Exercise material>

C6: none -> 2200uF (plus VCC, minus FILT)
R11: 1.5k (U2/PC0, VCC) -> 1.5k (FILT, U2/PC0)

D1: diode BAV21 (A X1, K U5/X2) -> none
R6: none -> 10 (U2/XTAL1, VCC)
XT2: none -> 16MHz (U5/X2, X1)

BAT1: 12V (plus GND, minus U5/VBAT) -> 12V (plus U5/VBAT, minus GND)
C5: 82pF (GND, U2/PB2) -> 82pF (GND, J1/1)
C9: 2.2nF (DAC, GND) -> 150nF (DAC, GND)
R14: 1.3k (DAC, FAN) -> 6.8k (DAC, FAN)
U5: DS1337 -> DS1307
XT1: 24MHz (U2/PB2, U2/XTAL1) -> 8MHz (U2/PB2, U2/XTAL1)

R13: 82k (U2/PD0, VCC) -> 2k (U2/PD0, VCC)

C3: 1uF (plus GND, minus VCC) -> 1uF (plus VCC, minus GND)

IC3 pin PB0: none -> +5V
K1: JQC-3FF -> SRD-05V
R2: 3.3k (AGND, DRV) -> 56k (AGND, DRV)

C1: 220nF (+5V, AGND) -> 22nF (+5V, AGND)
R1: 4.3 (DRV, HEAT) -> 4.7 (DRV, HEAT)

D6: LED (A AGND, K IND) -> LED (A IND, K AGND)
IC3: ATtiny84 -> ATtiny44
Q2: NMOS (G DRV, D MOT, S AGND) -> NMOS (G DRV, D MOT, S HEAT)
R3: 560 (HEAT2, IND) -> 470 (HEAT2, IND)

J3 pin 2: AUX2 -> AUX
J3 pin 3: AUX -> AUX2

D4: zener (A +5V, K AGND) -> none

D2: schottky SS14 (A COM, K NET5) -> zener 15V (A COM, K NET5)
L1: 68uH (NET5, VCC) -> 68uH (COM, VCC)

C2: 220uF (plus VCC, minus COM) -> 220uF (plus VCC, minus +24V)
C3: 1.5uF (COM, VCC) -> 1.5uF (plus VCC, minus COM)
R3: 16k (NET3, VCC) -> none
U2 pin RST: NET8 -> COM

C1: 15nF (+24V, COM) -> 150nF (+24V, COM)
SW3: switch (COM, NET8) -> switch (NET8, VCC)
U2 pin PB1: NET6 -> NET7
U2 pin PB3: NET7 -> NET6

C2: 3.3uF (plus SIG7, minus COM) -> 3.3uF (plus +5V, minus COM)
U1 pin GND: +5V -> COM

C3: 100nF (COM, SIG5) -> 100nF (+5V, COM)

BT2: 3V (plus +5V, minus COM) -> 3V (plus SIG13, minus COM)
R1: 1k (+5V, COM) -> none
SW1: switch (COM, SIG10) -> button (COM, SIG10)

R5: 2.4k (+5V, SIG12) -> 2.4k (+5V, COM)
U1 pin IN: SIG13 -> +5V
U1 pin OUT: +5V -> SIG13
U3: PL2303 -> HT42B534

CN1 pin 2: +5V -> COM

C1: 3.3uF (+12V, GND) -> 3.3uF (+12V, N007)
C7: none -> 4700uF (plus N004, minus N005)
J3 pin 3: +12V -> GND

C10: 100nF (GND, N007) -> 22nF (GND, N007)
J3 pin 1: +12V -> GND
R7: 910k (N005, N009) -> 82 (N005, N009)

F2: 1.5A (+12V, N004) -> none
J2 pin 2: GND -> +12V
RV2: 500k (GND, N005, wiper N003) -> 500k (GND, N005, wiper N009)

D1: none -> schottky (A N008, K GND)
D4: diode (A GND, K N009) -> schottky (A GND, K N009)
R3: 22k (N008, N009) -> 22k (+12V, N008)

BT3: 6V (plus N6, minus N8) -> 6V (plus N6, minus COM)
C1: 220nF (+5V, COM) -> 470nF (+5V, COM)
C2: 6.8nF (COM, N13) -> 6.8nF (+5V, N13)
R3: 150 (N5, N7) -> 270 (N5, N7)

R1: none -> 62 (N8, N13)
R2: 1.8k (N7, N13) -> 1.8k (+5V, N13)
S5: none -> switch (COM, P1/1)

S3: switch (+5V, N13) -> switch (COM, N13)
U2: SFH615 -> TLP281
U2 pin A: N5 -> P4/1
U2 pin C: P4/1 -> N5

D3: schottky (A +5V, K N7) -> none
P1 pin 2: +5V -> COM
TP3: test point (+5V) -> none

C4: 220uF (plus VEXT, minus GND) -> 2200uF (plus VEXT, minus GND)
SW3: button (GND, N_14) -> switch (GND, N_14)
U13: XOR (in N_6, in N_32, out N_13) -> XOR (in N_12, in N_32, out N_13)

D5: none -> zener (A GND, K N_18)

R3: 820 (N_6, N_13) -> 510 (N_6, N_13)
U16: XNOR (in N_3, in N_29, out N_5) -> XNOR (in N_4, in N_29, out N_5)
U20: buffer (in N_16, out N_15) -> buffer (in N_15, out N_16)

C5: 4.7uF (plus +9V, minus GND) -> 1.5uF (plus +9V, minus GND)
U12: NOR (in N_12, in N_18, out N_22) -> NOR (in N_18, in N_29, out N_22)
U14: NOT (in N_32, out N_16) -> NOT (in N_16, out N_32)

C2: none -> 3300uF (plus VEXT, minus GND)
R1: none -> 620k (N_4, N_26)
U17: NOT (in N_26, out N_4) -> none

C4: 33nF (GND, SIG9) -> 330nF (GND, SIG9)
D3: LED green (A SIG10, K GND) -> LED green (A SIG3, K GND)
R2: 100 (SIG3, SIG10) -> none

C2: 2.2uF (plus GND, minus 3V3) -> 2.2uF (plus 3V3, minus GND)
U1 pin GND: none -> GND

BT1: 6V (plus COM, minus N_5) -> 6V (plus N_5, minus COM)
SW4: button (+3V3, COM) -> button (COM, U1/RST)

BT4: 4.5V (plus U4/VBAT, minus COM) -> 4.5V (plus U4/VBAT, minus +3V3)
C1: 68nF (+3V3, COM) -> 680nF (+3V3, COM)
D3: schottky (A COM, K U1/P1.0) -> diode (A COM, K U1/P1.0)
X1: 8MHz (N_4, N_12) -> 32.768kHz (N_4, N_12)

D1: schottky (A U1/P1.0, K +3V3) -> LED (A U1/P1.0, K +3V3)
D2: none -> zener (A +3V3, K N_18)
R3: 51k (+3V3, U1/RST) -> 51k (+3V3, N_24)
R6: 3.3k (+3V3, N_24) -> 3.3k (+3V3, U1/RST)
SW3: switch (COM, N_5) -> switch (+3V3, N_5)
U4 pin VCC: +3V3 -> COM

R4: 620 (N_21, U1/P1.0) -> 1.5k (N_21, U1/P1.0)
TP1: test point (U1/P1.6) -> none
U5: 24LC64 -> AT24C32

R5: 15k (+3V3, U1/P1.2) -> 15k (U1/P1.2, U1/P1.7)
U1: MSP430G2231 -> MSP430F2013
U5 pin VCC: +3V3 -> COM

Work order> Wherever a line in the data above contains the word "VBAT", copy that line.

Answer space>
BAT1: 12V (plus GND, minus U5/VBAT) -> 12V (plus U5/VBAT, minus GND)
BT4: 4.5V (plus U4/VBAT, minus COM) -> 4.5V (plus U4/VBAT, minus +3V3)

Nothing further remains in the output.